What the task asks
From the line with "TEMP2 pin OUT: A1 -> A2" through the line with "DRIVER3 pin GND: GND -> 5V", inclusive, return each line of the data below exactly and leave the rest out.

Data extracts
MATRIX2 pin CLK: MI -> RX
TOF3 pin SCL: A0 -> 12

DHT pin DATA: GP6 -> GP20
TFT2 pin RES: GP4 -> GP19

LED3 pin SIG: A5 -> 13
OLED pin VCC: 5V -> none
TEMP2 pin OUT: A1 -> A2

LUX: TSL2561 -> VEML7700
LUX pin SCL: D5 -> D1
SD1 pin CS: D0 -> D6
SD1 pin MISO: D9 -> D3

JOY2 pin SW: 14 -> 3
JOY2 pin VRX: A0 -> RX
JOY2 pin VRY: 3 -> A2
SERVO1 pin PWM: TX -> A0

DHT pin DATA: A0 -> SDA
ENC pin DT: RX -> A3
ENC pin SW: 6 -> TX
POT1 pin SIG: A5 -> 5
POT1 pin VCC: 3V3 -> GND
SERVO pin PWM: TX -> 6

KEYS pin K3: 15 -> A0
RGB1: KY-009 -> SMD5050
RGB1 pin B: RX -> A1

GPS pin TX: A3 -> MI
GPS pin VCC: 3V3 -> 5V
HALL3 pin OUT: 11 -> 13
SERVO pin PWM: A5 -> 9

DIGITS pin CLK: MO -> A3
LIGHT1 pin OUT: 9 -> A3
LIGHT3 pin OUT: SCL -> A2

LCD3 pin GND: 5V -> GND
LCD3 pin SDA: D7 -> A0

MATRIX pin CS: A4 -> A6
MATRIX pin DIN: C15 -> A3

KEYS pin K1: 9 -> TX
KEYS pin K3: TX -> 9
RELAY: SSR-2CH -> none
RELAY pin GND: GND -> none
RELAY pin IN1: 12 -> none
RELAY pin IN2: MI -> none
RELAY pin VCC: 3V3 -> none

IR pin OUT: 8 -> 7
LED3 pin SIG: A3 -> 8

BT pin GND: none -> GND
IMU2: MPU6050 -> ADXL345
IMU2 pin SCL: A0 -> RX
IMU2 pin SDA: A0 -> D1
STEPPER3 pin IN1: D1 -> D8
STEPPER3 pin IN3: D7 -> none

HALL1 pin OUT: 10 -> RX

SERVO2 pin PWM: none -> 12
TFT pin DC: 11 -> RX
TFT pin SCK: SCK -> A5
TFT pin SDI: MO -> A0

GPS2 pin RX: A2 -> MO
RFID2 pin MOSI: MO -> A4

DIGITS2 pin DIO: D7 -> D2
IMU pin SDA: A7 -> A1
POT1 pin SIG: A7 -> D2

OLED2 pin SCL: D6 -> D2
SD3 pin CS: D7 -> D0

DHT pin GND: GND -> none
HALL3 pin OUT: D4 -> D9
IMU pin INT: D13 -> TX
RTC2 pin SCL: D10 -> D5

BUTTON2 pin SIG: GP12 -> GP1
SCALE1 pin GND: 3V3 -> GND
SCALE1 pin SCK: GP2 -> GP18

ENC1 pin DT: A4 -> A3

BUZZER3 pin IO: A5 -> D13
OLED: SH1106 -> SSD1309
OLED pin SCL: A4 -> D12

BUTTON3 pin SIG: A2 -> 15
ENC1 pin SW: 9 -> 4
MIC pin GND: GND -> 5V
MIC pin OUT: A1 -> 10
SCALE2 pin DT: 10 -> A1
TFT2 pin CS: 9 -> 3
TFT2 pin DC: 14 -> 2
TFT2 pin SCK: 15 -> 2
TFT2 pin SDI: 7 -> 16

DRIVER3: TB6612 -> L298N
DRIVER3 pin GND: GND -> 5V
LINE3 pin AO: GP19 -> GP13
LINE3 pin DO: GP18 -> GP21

Answer for the task
TEMP2 pin OUT: A1 -> A2

LUX: TSL2561 -> VEML7700
LUX pin SCL: D5 -> D1
SD1 pin CS: D0 -> D6
SD1 pin MISO: D9 -> D3

JOY2 pin SW: 14 -> 3
JOY2 pin VRX: A0 -> RX
JOY2 pin VRY: 3 -> A2
SERVO1 pin PWM: TX -> A0

DHT pin DATA: A0 -> SDA
ENC pin DT: RX -> A3
ENC pin SW: 6 -> TX
POT1 pin SIG: A5 -> 5
POT1 pin VCC: 3V3 -> GND
SERVO pin PWM: TX -> 6

KEYS pin K3: 15 -> A0
RGB1: KY-009 -> SMD5050
RGB1 pin B: RX -> A1

GPS pin TX: A3 -> MI
GPS pin VCC: 3V3 -> 5V
HALL3 pin OUT: 11 -> 13
SERVO pin PWM: A5 -> 9

DIGITS pin CLK: MO -> A3
LIGHT1 pin OUT: 9 -> A3
LIGHT3 pin OUT: SCL -> A2

LCD3 pin GND: 5V -> GND
LCD3 pin SDA: D7 -> A0

MATRIX pin CS: A4 -> A6
MATRIX pin DIN: C15 -> A3

KEYS pin K1: 9 -> TX
KEYS pin K3: TX -> 9
RELAY: SSR-2CH -> none
RELAY pin GND: GND -> none
RELAY pin IN1: 12 -> none
RELAY pin IN2: MI -> none
RELAY pin VCC: 3V3 -> none

IR pin OUT: 8 -> 7
LED3 pin SIG: A3 -> 8

BT pin GND: none -> GND
IMU2: MPU6050 -> ADXL345
IMU2 pin SCL: A0 -> RX
IMU2 pin SDA: A0 -> D1
STEPPER3 pin IN1: D1 -> D8
STEPPER3 pin IN3: D7 -> none

HALL1 pin OUT: 10 -> RX

SERVO2 pin PWM: none -> 12
TFT pin DC: 11 -> RX
TFT pin SCK: SCK -> A5
TFT pin SDI: MO -> A0

GPS2 pin RX: A2 -> MO
RFID2 pin MOSI: MO -> A4

DIGITS2 pin DIO: D7 -> D2
IMU pin SDA: A7 -> A1
POT1 pin SIG: A7 -> D2

OLED2 pin SCL: D6 -> D2
SD3 pin CS: D7 -> D0

DHT pin GND: GND -> none
HALL3 pin OUT: D4 -> D9
IMU pin INT: D13 -> TX
RTC2 pin SCL: D10 -> D5

BUTTON2 pin SIG: GP12 -> GP1
SCALE1 pin GND: 3V3 -> GND
SCALE1 pin SCK: GP2 -> GP18

ENC1 pin DT: A4 -> A3

BUZZER3 pin IO: A5 -> D13
OLED: SH1106 -> SSD1309
OLED pin SCL: A4 -> D12

BUTTON3 pin SIG: A2 -> 15
ENC1 pin SW: 9 -> 4
MIC pin GND: GND -> 5V
MIC pin OUT: A1 -> 10
SCALE2 pin DT: 10 -> A1
TFT2 pin CS: 9 -> 3
TFT2 pin DC: 14 -> 2
TFT2 pin SCK: 15 -> 2
TFT2 pin SDI: 7 -> 16

DRIVER3: TB6612 -> L298N
DRIVER3 pin GND: GND -> 5V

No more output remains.